Provided data:
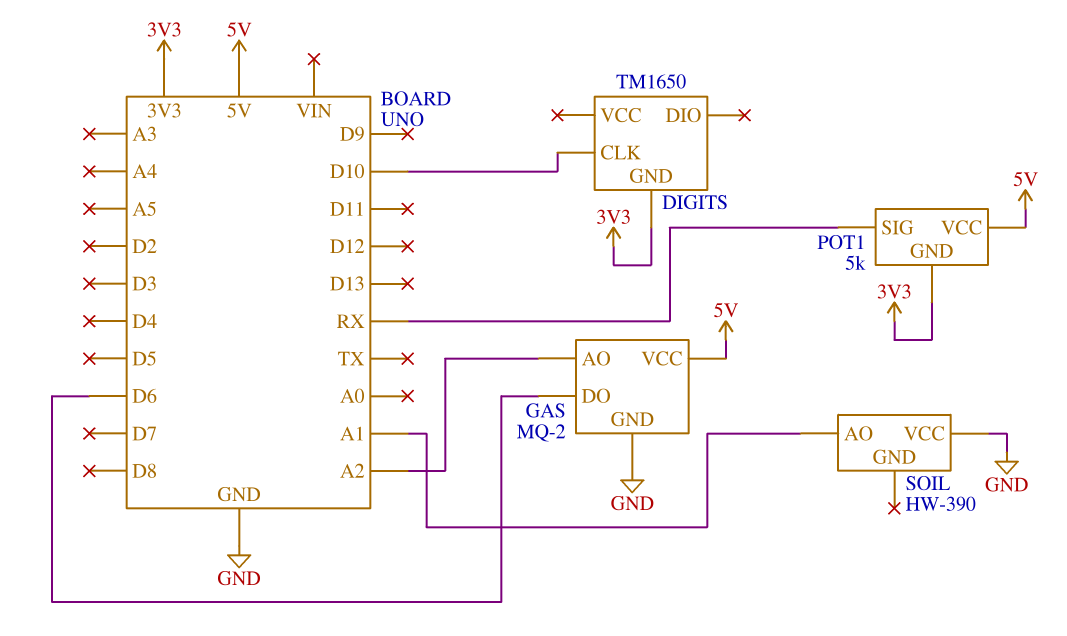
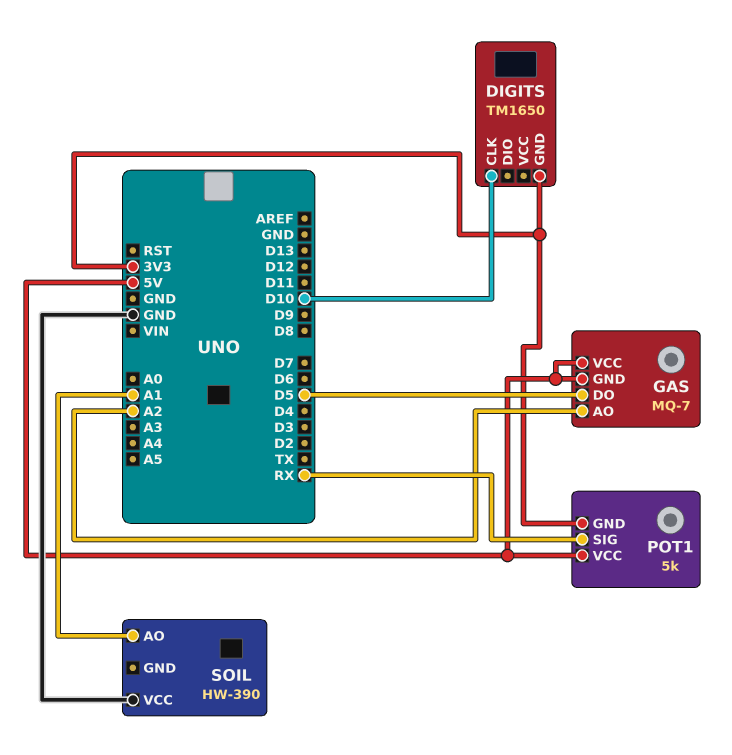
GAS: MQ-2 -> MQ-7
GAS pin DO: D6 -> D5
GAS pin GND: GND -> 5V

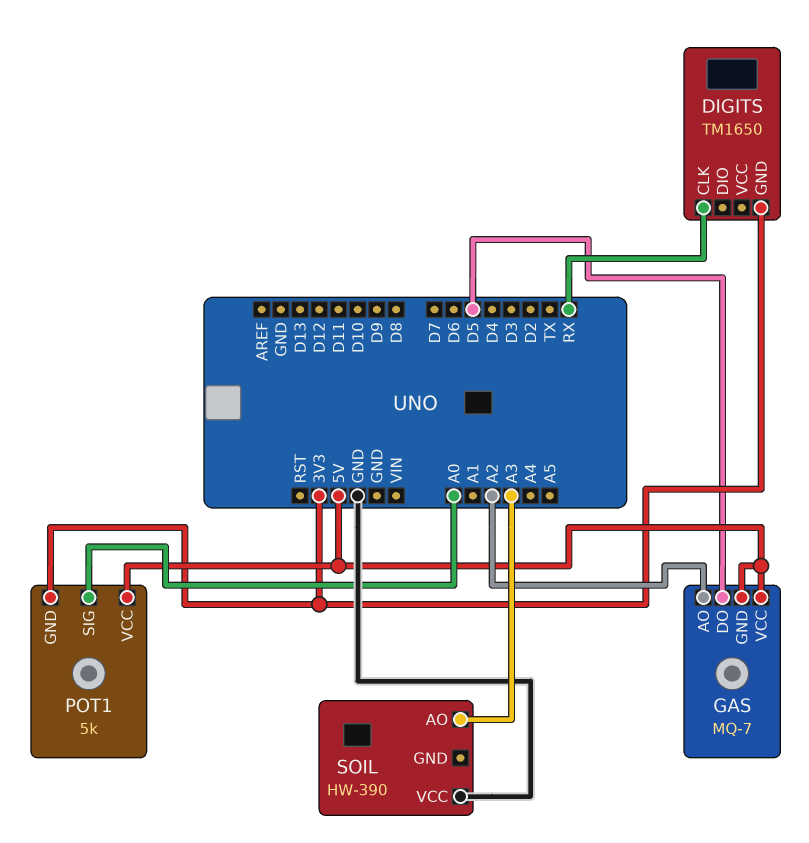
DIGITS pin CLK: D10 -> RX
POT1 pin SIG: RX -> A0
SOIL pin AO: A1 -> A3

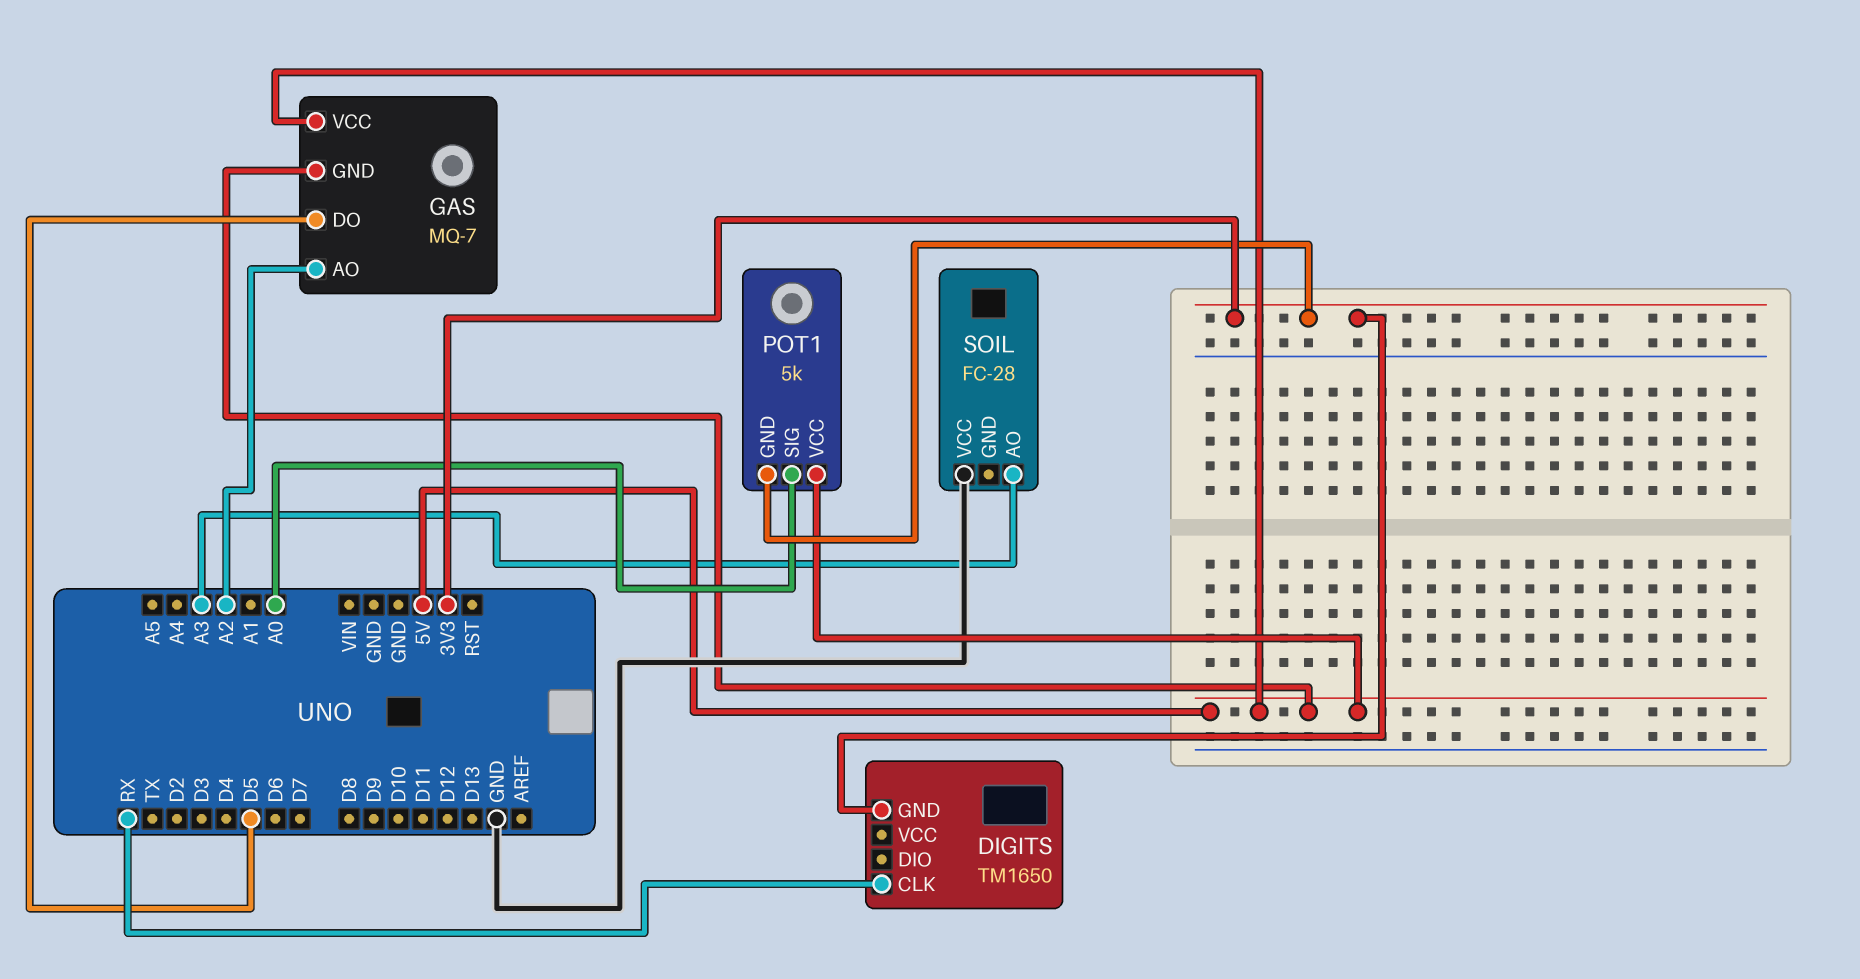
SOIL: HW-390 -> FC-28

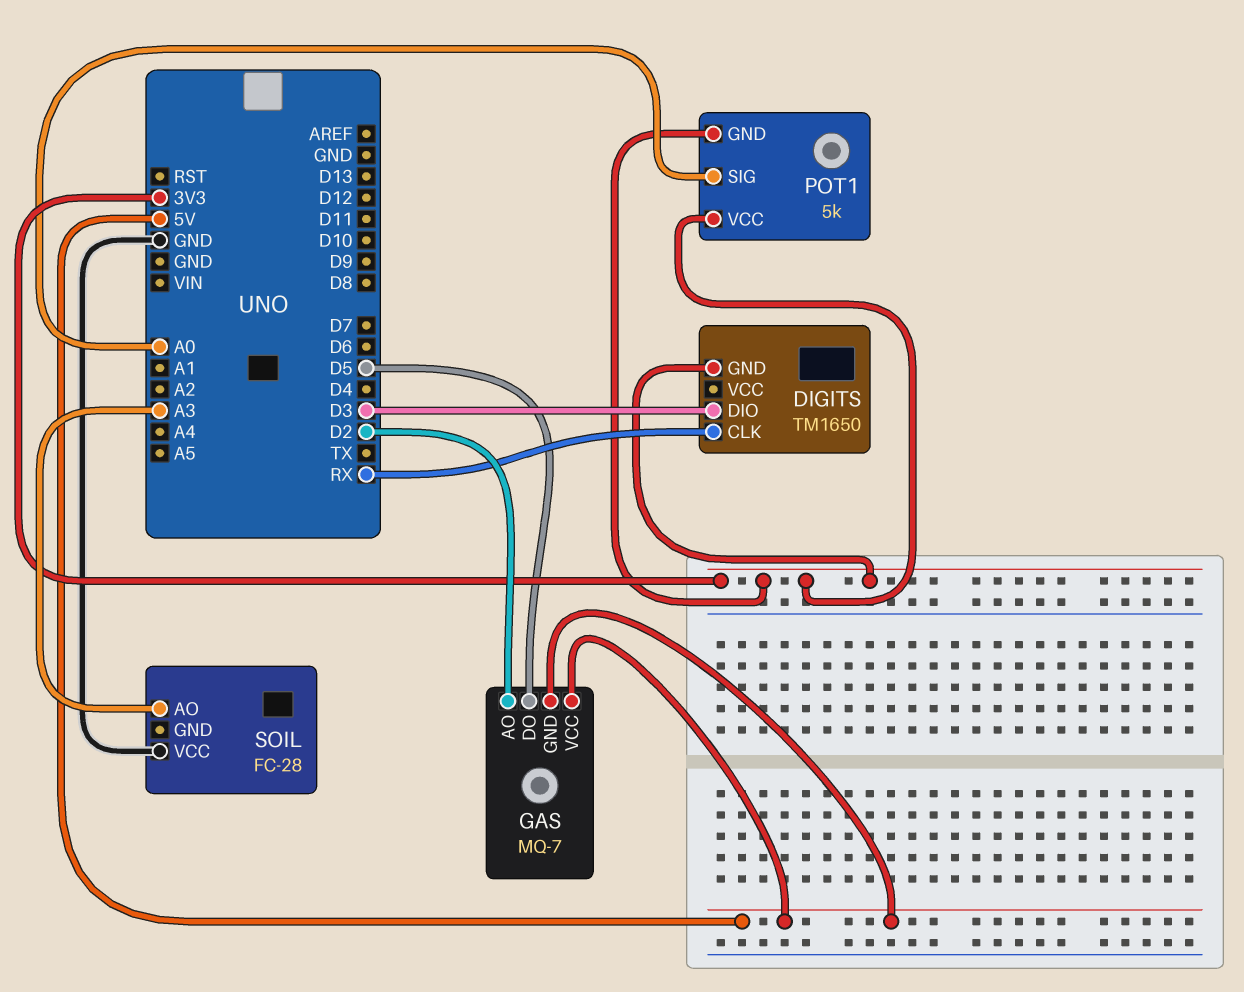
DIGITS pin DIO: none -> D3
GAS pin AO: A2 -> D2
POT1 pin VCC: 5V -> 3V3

Work item: What is needed is every entry written out word for word, with no pictures.

Worked solution:
GAS: MQ-2 -> MQ-7
GAS pin DO: D6 -> D5
GAS pin GND: GND -> 5V

DIGITS pin CLK: D10 -> RX
POT1 pin SIG: RX -> A0
SOIL pin AO: A1 -> A3

SOIL: HW-390 -> FC-28

DIGITS pin DIO: none -> D3
GAS pin AO: A2 -> D2
POT1 pin VCC: 5V -> 3V3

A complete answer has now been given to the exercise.